►

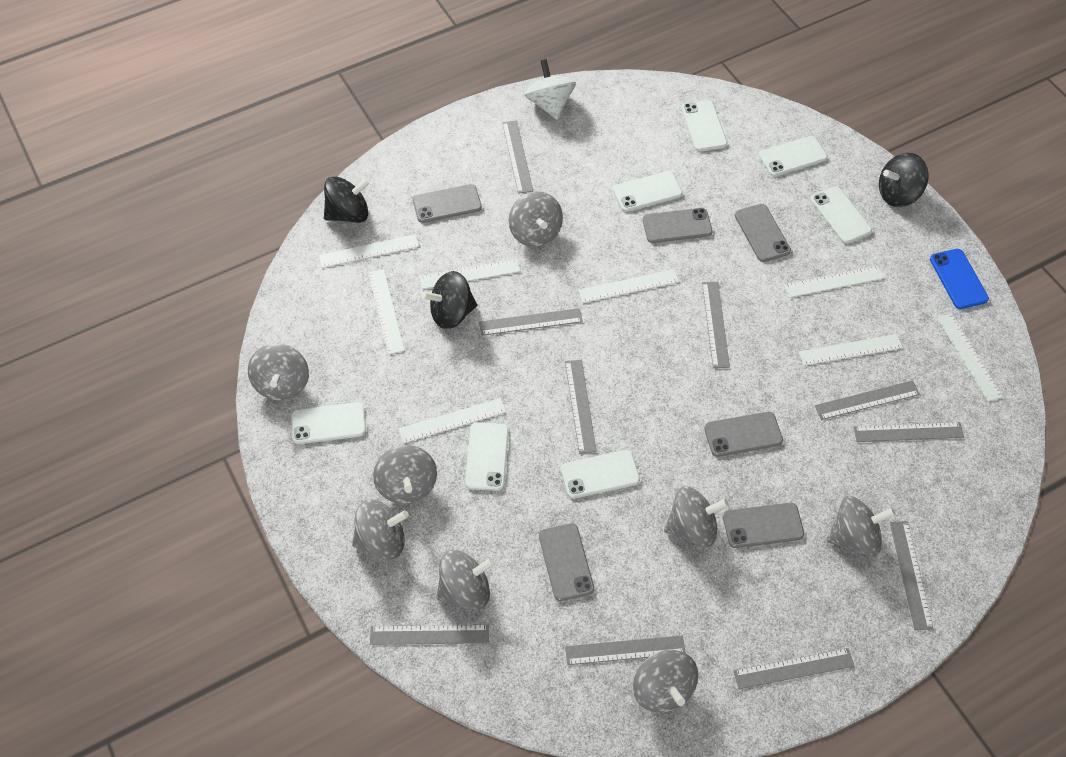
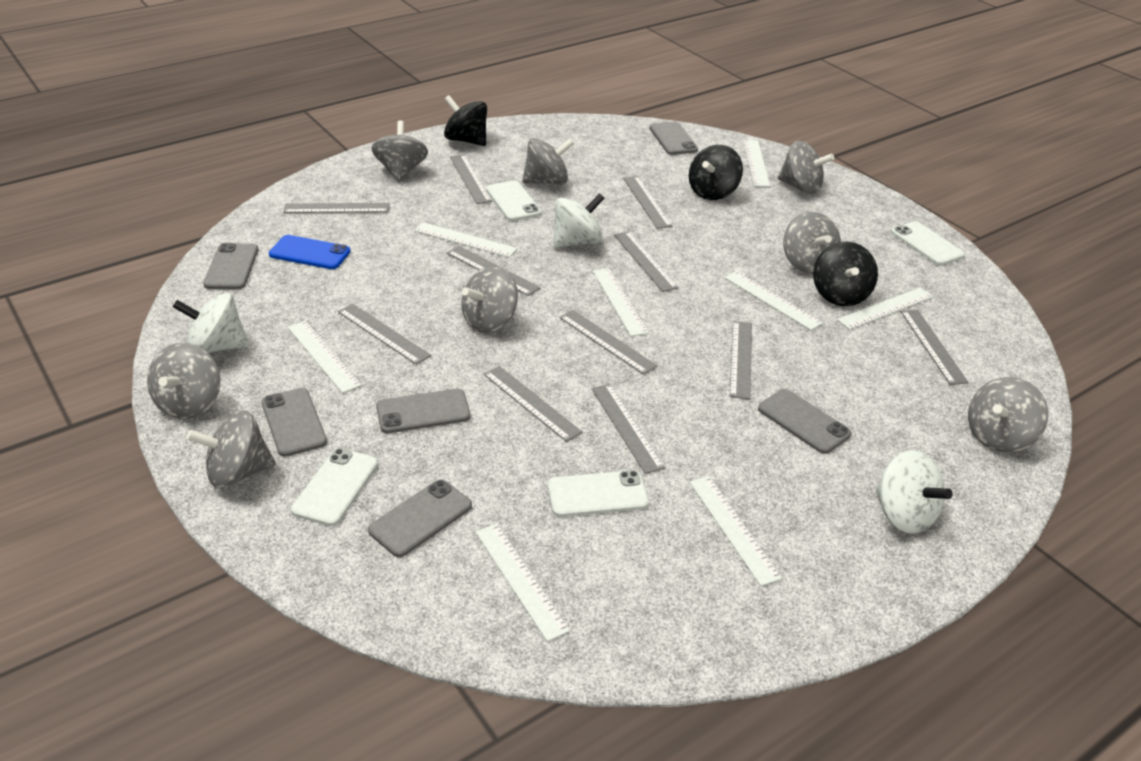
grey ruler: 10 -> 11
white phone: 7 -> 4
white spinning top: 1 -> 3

◄
►

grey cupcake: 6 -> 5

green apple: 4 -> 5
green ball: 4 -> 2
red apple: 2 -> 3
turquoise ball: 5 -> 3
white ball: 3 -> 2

◄

- Requirement -
Above are records; repeat only the lines starting at the line with "grey cupcake: 6 -> 5" and ending at the line with "white ball: 3 -> 2", exactly as they appear, both included.

- Answer to this task -
grey cupcake: 6 -> 5

green apple: 4 -> 5
green ball: 4 -> 2
red apple: 2 -> 3
turquoise ball: 5 -> 3
white ball: 3 -> 2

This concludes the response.